Goal of the exercise:
Exactly reproduce the lines from the one containing "C201: 4.7uF (GND, VDD) -> 150nF (GND, VDD)" through the last line of the data, both ends included, leaving out pictures.
#### Data shown
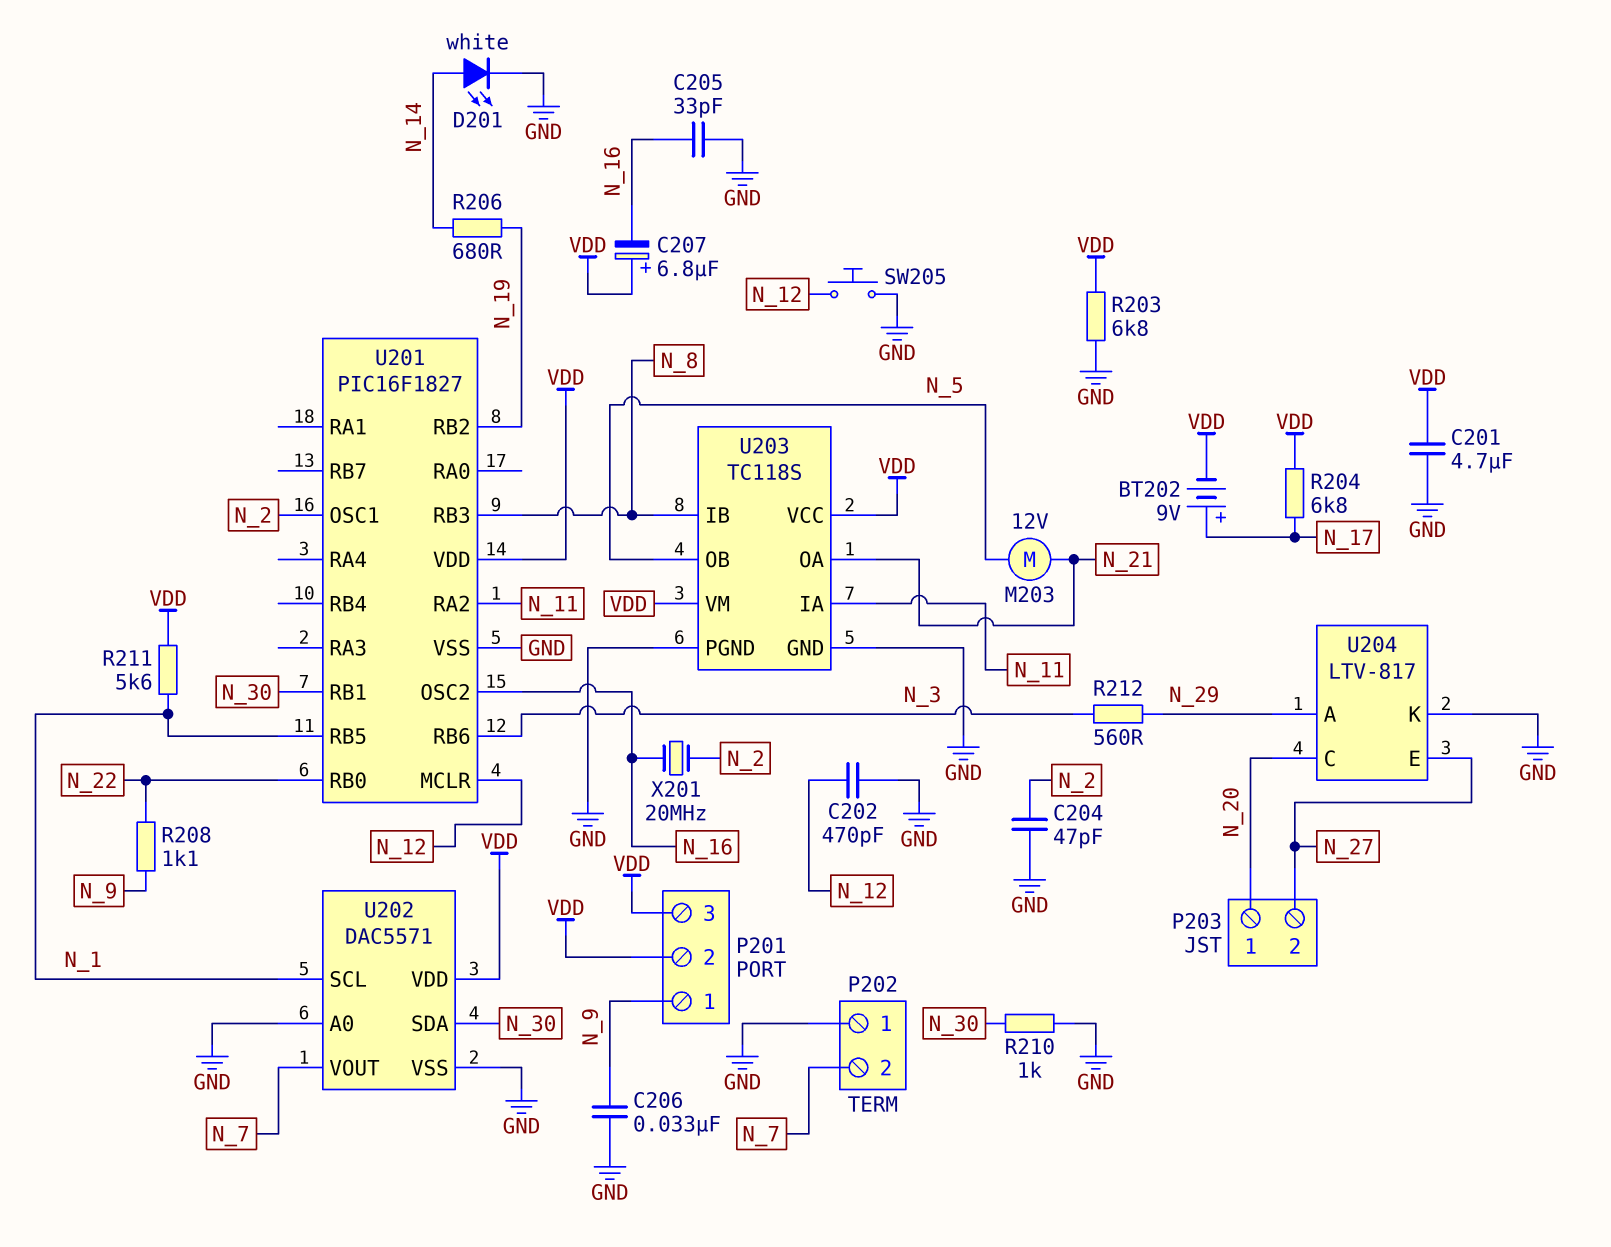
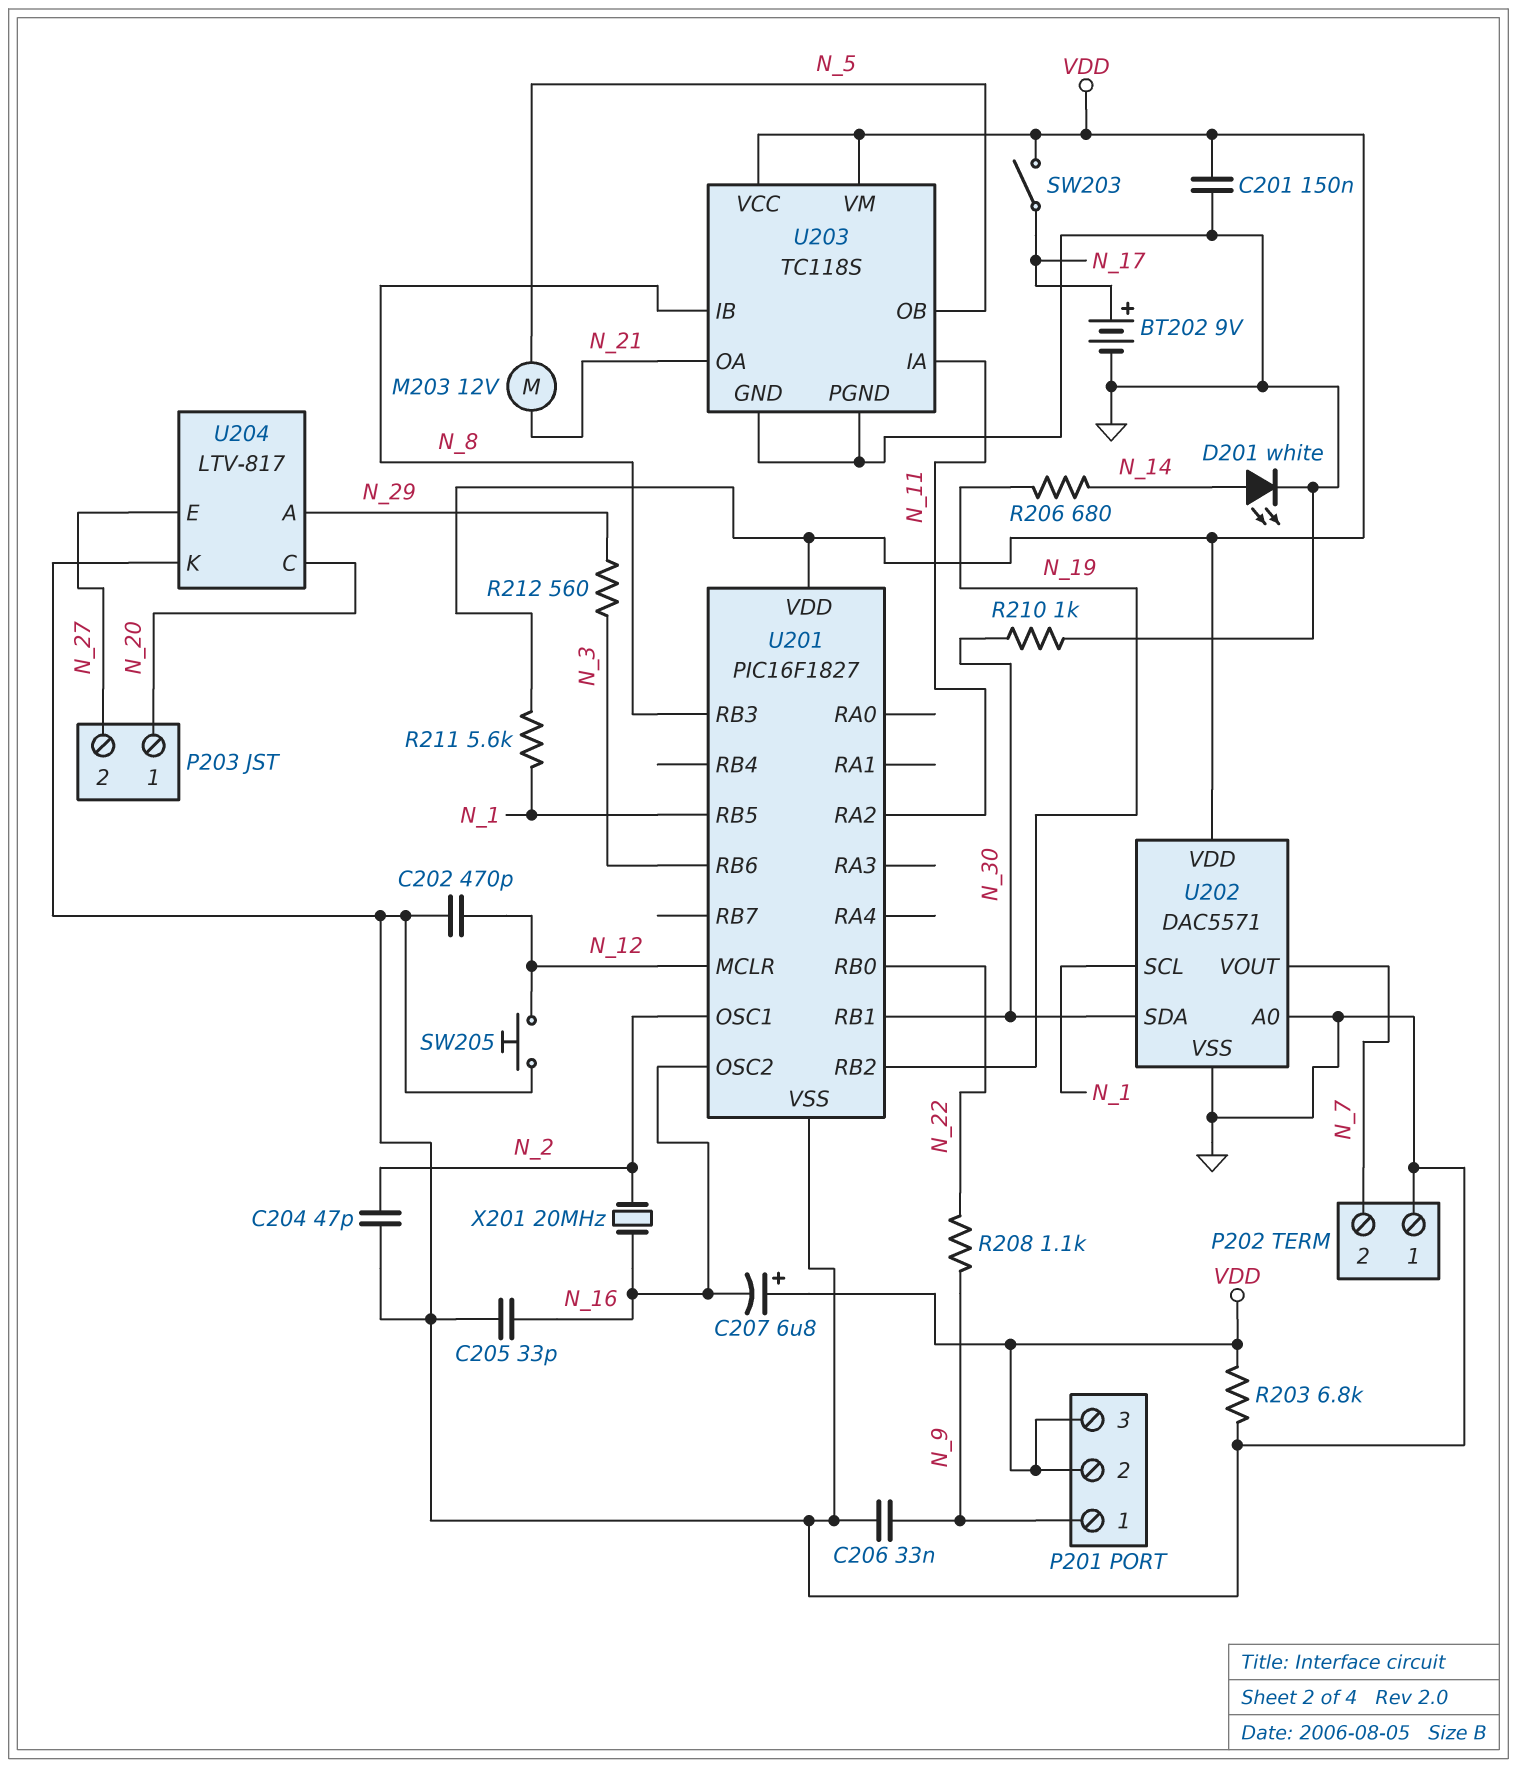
BT202: 9V (plus N_17, minus VDD) -> 9V (plus N_17, minus GND)
C201: 4.7uF (GND, VDD) -> 150nF (GND, VDD)
R204: 6.8k (N_17, VDD) -> none
SW203: none -> switch (N_17, VDD)

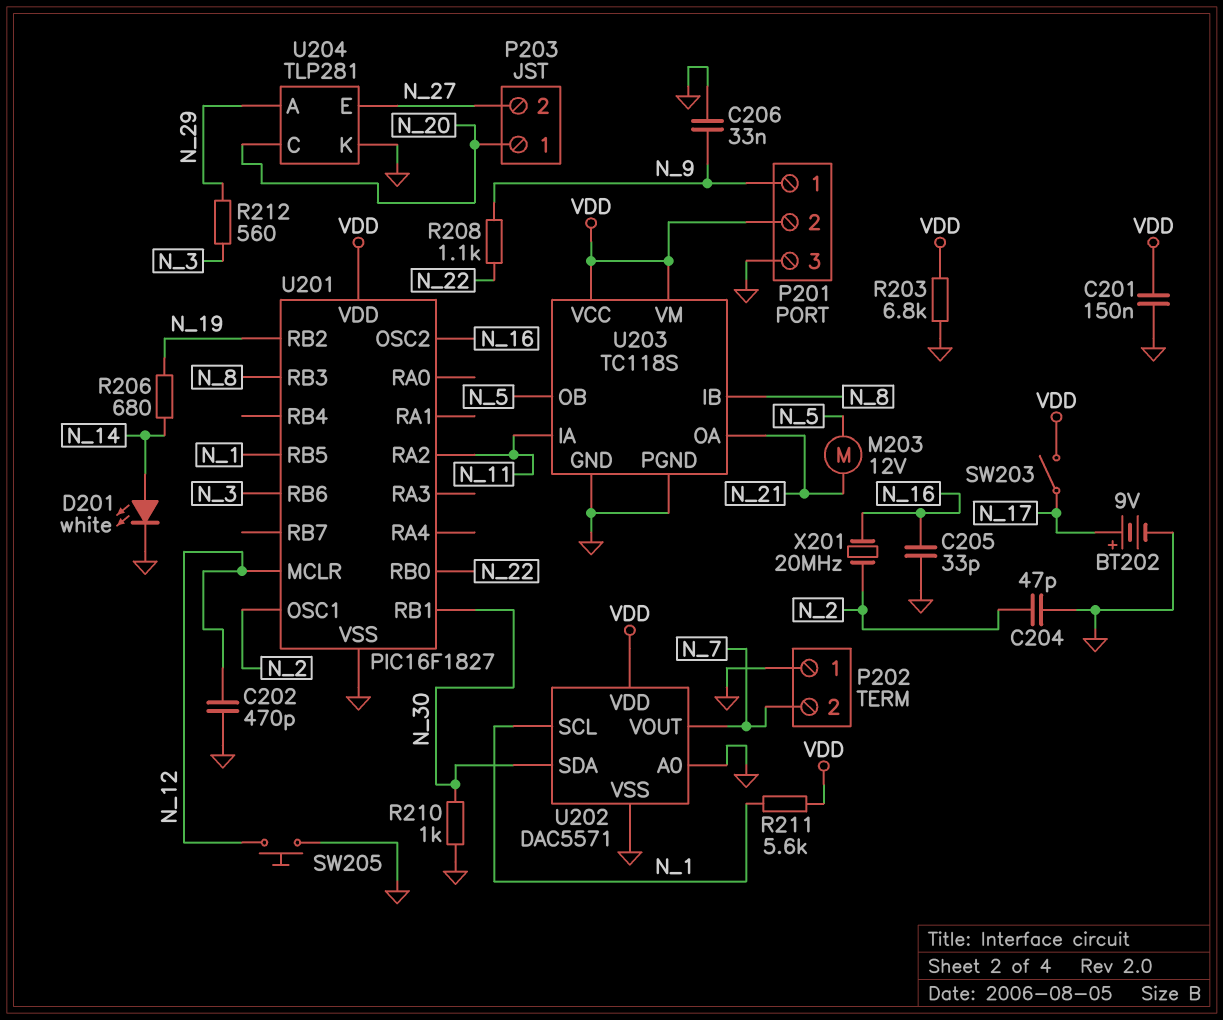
C207: 6.8uF (plus VDD, minus N_16) -> none
P201 pin 3: VDD -> GND
U204: LTV-817 -> TLP281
########
Worked solution:
C201: 4.7uF (GND, VDD) -> 150nF (GND, VDD)
R204: 6.8k (N_17, VDD) -> none
SW203: none -> switch (N_17, VDD)

C207: 6.8uF (plus VDD, minus N_16) -> none
P201 pin 3: VDD -> GND
U204: LTV-817 -> TLP281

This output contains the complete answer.